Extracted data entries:
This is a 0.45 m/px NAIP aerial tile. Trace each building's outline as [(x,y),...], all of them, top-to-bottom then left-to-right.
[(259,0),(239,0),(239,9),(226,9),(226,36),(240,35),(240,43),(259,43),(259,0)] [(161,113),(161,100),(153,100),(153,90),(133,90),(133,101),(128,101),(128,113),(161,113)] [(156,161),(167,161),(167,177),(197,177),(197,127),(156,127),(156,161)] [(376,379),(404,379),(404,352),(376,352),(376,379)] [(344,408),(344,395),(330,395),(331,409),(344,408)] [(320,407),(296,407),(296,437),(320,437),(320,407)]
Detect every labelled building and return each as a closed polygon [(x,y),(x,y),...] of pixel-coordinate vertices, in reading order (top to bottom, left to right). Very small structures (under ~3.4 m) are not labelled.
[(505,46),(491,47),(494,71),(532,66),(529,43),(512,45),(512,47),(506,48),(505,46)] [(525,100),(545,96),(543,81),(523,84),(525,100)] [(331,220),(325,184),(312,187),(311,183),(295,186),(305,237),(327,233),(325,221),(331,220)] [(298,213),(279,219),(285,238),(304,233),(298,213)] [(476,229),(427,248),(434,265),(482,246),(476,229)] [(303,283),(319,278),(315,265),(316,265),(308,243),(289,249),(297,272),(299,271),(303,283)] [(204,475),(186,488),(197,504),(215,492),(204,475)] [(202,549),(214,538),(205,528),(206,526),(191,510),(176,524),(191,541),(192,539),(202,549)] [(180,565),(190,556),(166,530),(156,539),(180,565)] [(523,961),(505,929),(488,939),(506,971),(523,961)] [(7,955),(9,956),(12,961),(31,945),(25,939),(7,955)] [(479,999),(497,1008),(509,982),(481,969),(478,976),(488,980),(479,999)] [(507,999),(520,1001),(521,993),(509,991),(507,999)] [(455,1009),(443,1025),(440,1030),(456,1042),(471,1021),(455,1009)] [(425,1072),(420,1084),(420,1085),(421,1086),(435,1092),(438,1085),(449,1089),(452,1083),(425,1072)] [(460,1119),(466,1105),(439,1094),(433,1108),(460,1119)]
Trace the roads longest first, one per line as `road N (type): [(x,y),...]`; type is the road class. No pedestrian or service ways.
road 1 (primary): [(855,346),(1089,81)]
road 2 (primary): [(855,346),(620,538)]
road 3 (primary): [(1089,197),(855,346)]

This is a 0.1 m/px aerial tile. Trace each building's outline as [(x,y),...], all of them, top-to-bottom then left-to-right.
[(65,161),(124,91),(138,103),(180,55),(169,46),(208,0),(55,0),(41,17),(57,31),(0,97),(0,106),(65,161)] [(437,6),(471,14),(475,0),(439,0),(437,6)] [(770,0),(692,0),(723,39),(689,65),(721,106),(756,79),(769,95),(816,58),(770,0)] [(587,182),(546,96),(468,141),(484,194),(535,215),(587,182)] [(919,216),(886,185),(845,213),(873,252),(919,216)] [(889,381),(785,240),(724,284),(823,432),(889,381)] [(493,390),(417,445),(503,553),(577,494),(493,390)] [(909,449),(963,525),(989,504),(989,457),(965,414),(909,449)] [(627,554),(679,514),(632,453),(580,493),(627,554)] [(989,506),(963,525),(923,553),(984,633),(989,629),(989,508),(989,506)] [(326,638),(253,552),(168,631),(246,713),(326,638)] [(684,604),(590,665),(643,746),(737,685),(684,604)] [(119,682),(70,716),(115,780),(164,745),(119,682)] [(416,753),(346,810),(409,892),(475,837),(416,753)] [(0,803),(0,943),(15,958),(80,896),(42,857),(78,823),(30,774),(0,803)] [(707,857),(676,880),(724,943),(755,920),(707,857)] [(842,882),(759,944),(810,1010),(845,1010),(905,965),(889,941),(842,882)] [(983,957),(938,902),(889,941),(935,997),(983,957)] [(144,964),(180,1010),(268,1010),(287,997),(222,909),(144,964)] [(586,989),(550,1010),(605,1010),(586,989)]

◆ **ABOUT THIS TASK**: Set down the data once more, word for word.

◆ **RESULT OF THIS TASK**:
This is a 0.45 m/px NAIP aerial tile. Trace each building's outline as [(x,y),...], all of them, top-to-bottom then left-to-right.
[(259,0),(239,0),(239,9),(226,9),(226,36),(240,35),(240,43),(259,43),(259,0)] [(161,113),(161,100),(153,100),(153,90),(133,90),(133,101),(128,101),(128,113),(161,113)] [(156,161),(167,161),(167,177),(197,177),(197,127),(156,127),(156,161)] [(376,379),(404,379),(404,352),(376,352),(376,379)] [(344,408),(344,395),(330,395),(331,409),(344,408)] [(320,407),(296,407),(296,437),(320,437),(320,407)]
Detect every labelled building and return each as a closed polygon [(x,y),(x,y),...] of pixel-coordinate vertices, in reading order (top to bottom, left to right). Very small structures (under ~3.4 m) are not labelled.
[(505,46),(491,47),(494,71),(532,66),(529,43),(512,45),(512,47),(506,48),(505,46)] [(525,100),(545,96),(543,81),(523,84),(525,100)] [(331,220),(325,184),(312,187),(311,183),(295,186),(305,237),(327,233),(325,221),(331,220)] [(298,213),(279,219),(285,238),(304,233),(298,213)] [(476,229),(427,248),(434,265),(482,246),(476,229)] [(303,283),(319,278),(315,265),(316,265),(308,243),(289,249),(297,272),(299,271),(303,283)] [(204,475),(186,488),(197,504),(215,492),(204,475)] [(202,549),(214,538),(205,528),(206,526),(191,510),(176,524),(191,541),(192,539),(202,549)] [(180,565),(190,556),(166,530),(156,539),(180,565)] [(523,961),(505,929),(488,939),(506,971),(523,961)] [(7,955),(9,956),(12,961),(31,945),(25,939),(7,955)] [(479,999),(497,1008),(509,982),(481,969),(478,976),(488,980),(479,999)] [(507,999),(520,1001),(521,993),(509,991),(507,999)] [(455,1009),(443,1025),(440,1030),(456,1042),(471,1021),(455,1009)] [(425,1072),(420,1084),(420,1085),(421,1086),(435,1092),(438,1085),(449,1089),(452,1083),(425,1072)] [(460,1119),(466,1105),(439,1094),(433,1108),(460,1119)]
Trace the roads longest first, one per line as `road N (type): [(x,y),...]`; type is the road class. No pedestrian or service ways.
road 1 (primary): [(855,346),(1089,81)]
road 2 (primary): [(855,346),(620,538)]
road 3 (primary): [(1089,197),(855,346)]

This is a 0.1 m/px aerial tile. Trace each building's outline as [(x,y),...], all of them, top-to-bottom then left-to-right.
[(65,161),(124,91),(138,103),(180,55),(169,46),(208,0),(55,0),(41,17),(57,31),(0,97),(0,106),(65,161)] [(437,6),(471,14),(475,0),(439,0),(437,6)] [(770,0),(692,0),(723,39),(689,65),(721,106),(756,79),(769,95),(816,58),(770,0)] [(587,182),(546,96),(468,141),(484,194),(535,215),(587,182)] [(919,216),(886,185),(845,213),(873,252),(919,216)] [(889,381),(785,240),(724,284),(823,432),(889,381)] [(493,390),(417,445),(503,553),(577,494),(493,390)] [(909,449),(963,525),(989,504),(989,457),(965,414),(909,449)] [(627,554),(679,514),(632,453),(580,493),(627,554)] [(989,506),(963,525),(923,553),(984,633),(989,629),(989,508),(989,506)] [(326,638),(253,552),(168,631),(246,713),(326,638)] [(684,604),(590,665),(643,746),(737,685),(684,604)] [(119,682),(70,716),(115,780),(164,745),(119,682)] [(416,753),(346,810),(409,892),(475,837),(416,753)] [(0,803),(0,943),(15,958),(80,896),(42,857),(78,823),(30,774),(0,803)] [(707,857),(676,880),(724,943),(755,920),(707,857)] [(842,882),(759,944),(810,1010),(845,1010),(905,965),(889,941),(842,882)] [(983,957),(938,902),(889,941),(935,997),(983,957)] [(144,964),(180,1010),(268,1010),(287,997),(222,909),(144,964)] [(586,989),(550,1010),(605,1010),(586,989)]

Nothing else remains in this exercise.